- Job:
Can you give all of the records below again, copying each line word for word?

Records from a data collection:
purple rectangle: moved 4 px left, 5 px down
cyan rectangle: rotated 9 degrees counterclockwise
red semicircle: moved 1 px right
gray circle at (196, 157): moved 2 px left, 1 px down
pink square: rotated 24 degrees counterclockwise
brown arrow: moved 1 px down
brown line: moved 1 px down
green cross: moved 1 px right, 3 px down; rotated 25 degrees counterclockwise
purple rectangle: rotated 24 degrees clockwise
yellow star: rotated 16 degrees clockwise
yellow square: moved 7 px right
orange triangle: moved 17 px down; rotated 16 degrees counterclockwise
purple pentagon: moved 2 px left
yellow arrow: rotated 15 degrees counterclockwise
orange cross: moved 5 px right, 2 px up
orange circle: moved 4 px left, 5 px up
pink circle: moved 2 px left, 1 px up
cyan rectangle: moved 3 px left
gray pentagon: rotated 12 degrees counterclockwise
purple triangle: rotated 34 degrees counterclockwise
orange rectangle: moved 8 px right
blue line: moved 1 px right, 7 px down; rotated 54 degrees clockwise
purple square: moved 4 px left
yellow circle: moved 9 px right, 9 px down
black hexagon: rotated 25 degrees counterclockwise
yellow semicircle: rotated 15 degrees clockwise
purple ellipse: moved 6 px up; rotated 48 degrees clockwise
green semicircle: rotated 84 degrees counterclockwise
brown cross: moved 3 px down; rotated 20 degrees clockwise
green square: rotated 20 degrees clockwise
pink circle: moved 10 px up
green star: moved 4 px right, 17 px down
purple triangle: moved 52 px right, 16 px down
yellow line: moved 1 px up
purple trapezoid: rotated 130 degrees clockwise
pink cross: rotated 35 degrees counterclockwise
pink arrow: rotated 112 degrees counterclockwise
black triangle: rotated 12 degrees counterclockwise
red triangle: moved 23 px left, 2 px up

- Response to this task:
purple rectangle: moved 4 px left, 5 px down
cyan rectangle: rotated 9 degrees counterclockwise
red semicircle: moved 1 px right
gray circle at (196, 157): moved 2 px left, 1 px down
pink square: rotated 24 degrees counterclockwise
brown arrow: moved 1 px down
brown line: moved 1 px down
green cross: moved 1 px right, 3 px down; rotated 25 degrees counterclockwise
purple rectangle: rotated 24 degrees clockwise
yellow star: rotated 16 degrees clockwise
yellow square: moved 7 px right
orange triangle: moved 17 px down; rotated 16 degrees counterclockwise
purple pentagon: moved 2 px left
yellow arrow: rotated 15 degrees counterclockwise
orange cross: moved 5 px right, 2 px up
orange circle: moved 4 px left, 5 px up
pink circle: moved 2 px left, 1 px up
cyan rectangle: moved 3 px left
gray pentagon: rotated 12 degrees counterclockwise
purple triangle: rotated 34 degrees counterclockwise
orange rectangle: moved 8 px right
blue line: moved 1 px right, 7 px down; rotated 54 degrees clockwise
purple square: moved 4 px left
yellow circle: moved 9 px right, 9 px down
black hexagon: rotated 25 degrees counterclockwise
yellow semicircle: rotated 15 degrees clockwise
purple ellipse: moved 6 px up; rotated 48 degrees clockwise
green semicircle: rotated 84 degrees counterclockwise
brown cross: moved 3 px down; rotated 20 degrees clockwise
green square: rotated 20 degrees clockwise
pink circle: moved 10 px up
green star: moved 4 px right, 17 px down
purple triangle: moved 52 px right, 16 px down
yellow line: moved 1 px up
purple trapezoid: rotated 130 degrees clockwise
pink cross: rotated 35 degrees counterclockwise
pink arrow: rotated 112 degrees counterclockwise
black triangle: rotated 12 degrees counterclockwise
red triangle: moved 23 px left, 2 px up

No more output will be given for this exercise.